#### What is needed:
Copy, word for word, the lines of the listing below from the line with "green star: (223, 366) -> (131, 367), moved" up to and including the line with "orange arrow: (139, 75)". Drop the pictures.

______________________________

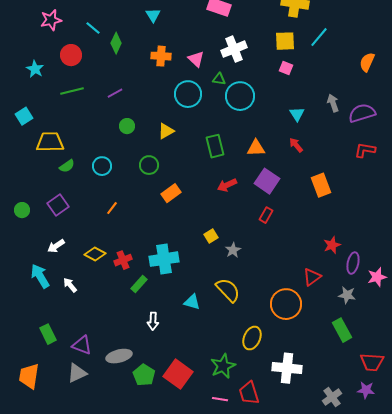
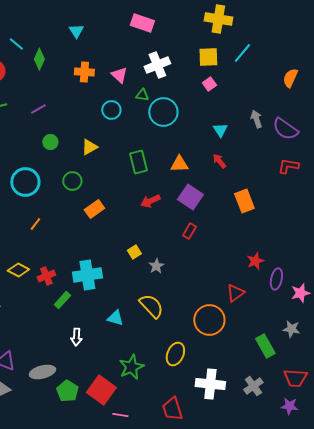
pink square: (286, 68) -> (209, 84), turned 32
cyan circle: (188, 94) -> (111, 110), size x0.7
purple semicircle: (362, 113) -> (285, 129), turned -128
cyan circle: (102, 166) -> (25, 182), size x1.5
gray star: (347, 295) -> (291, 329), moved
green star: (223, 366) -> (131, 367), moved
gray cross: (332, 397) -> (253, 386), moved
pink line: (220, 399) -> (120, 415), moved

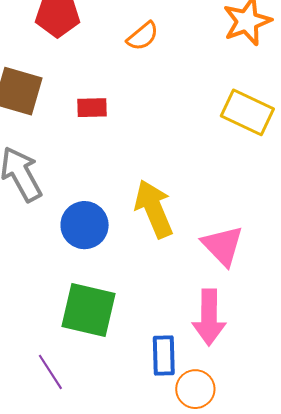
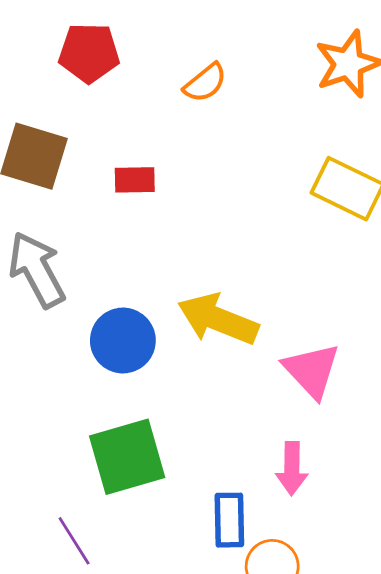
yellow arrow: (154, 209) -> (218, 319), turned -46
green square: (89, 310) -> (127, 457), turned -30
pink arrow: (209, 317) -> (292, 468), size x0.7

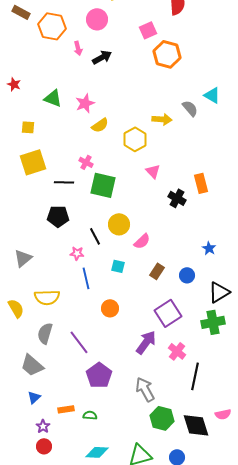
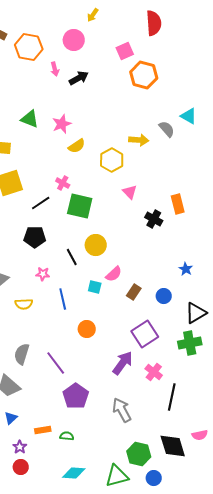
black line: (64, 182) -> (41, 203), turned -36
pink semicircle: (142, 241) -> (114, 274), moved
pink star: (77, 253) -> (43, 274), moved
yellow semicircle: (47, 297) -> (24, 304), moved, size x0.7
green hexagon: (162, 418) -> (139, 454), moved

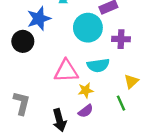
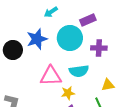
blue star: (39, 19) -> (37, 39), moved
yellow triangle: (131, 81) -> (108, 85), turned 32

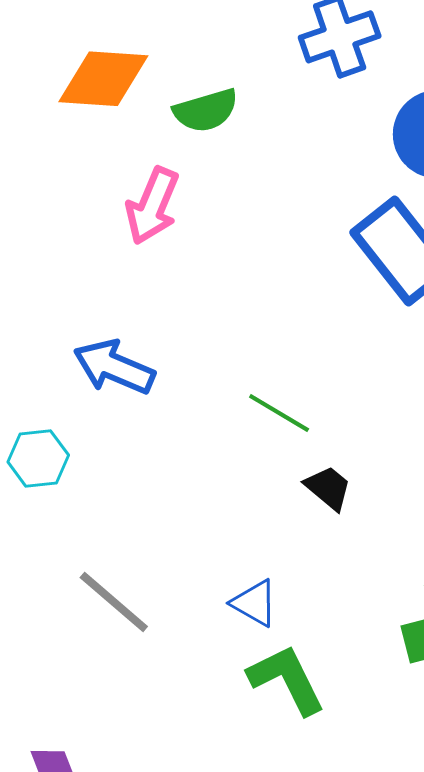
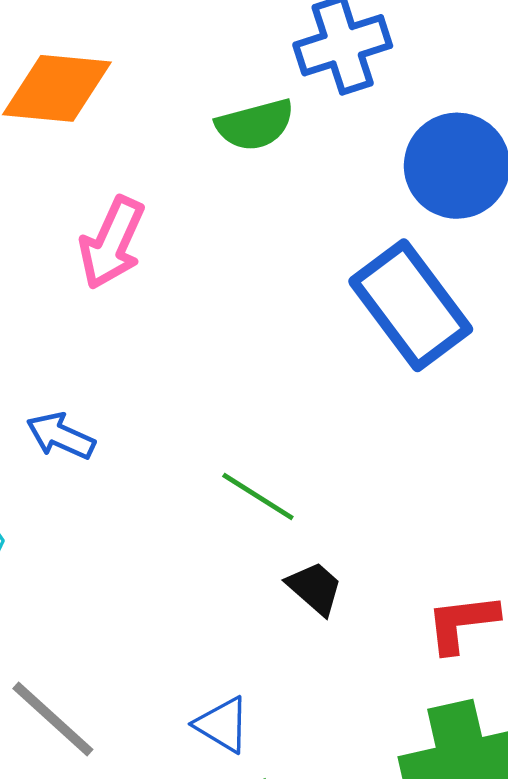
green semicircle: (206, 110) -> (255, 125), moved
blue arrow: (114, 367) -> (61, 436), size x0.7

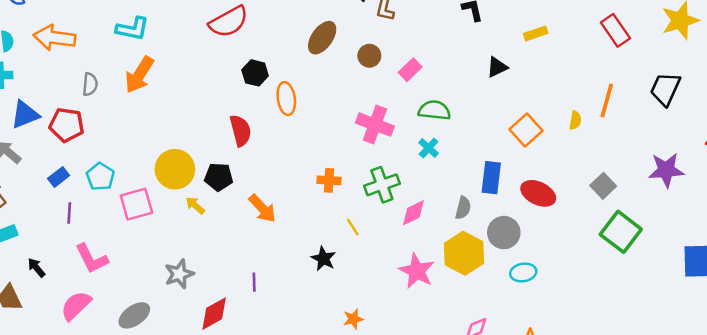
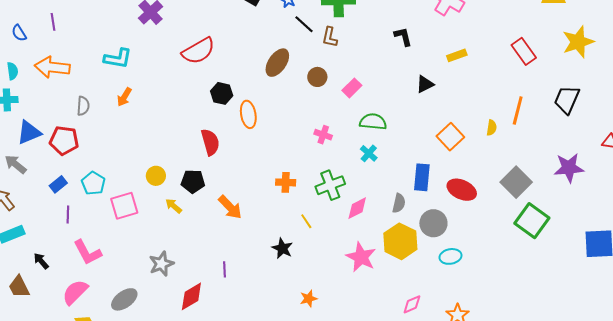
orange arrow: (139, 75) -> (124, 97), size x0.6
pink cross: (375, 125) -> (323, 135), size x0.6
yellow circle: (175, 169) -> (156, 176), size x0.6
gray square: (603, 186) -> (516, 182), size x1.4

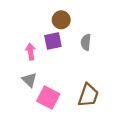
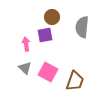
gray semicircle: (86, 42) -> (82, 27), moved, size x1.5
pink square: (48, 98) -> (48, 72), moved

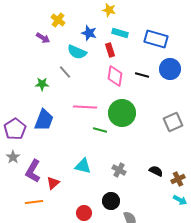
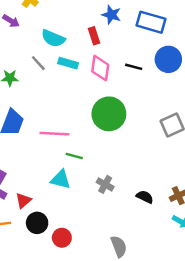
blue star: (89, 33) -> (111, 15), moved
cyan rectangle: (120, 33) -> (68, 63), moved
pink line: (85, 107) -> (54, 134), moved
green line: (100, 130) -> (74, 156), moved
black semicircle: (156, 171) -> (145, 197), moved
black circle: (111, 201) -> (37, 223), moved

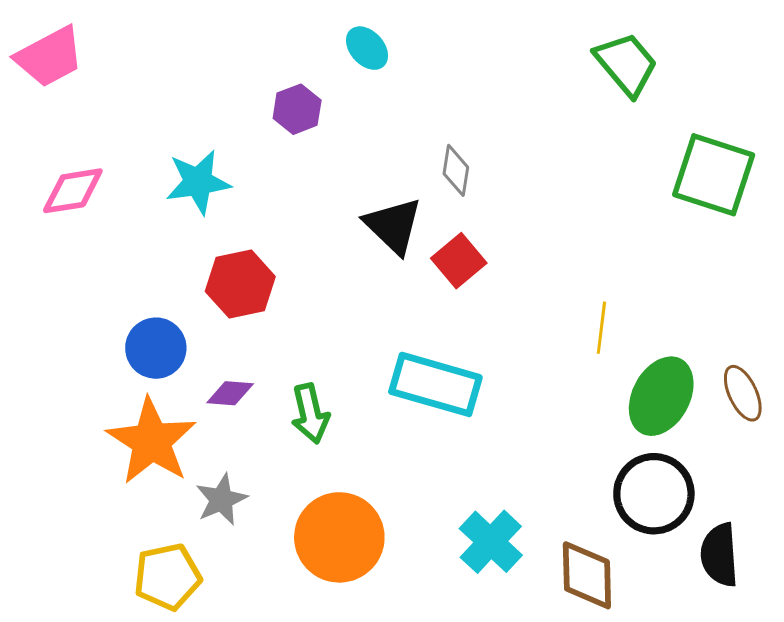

______________________________

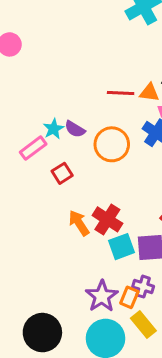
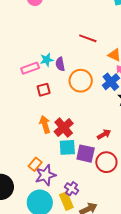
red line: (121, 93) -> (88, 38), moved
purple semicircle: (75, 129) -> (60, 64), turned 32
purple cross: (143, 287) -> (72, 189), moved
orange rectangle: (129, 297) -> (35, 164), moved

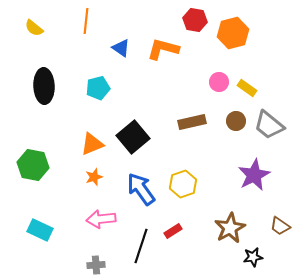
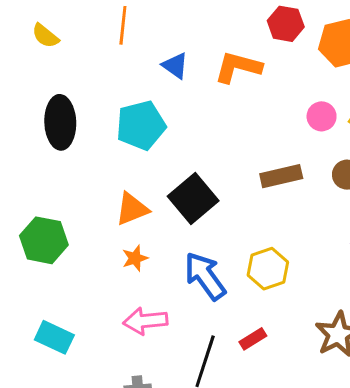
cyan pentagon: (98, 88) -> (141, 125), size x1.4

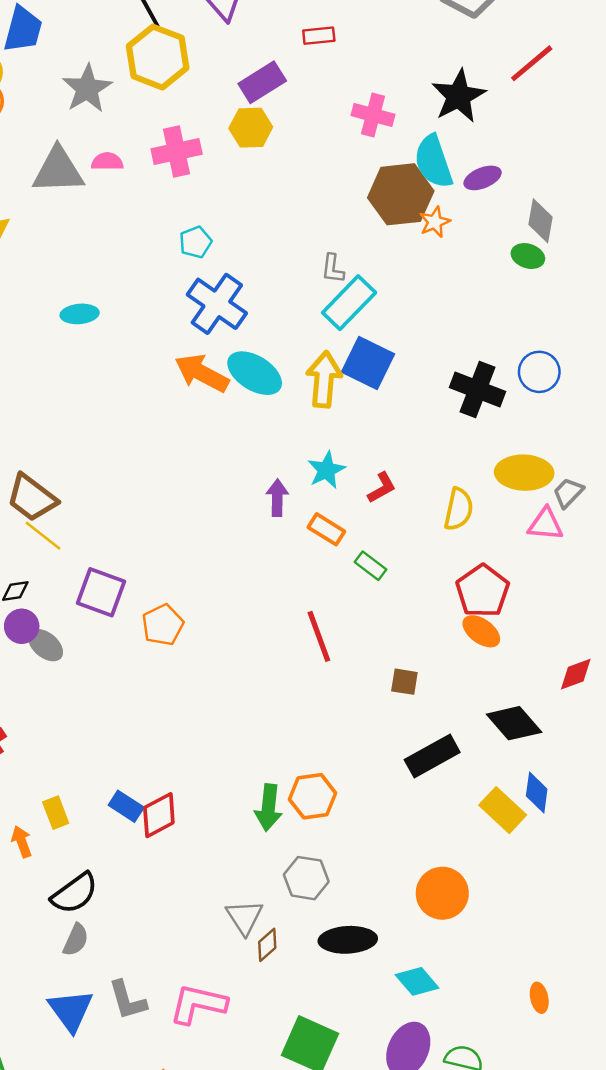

______________________________

#### Exercise solution:
green star: (223, 366) -> (131, 367), moved
gray cross: (332, 397) -> (253, 386), moved
pink line: (220, 399) -> (120, 415), moved

yellow arrow: (154, 209) -> (218, 319), turned -46
green square: (89, 310) -> (127, 457), turned -30
pink arrow: (209, 317) -> (292, 468), size x0.7

black line: (64, 182) -> (41, 203), turned -36
pink semicircle: (142, 241) -> (114, 274), moved
pink star: (77, 253) -> (43, 274), moved
yellow semicircle: (47, 297) -> (24, 304), moved, size x0.7
green hexagon: (162, 418) -> (139, 454), moved

blue star: (39, 19) -> (37, 39), moved
yellow triangle: (131, 81) -> (108, 85), turned 32

green semicircle: (206, 110) -> (255, 125), moved
blue arrow: (114, 367) -> (61, 436), size x0.7

orange arrow: (139, 75) -> (124, 97), size x0.6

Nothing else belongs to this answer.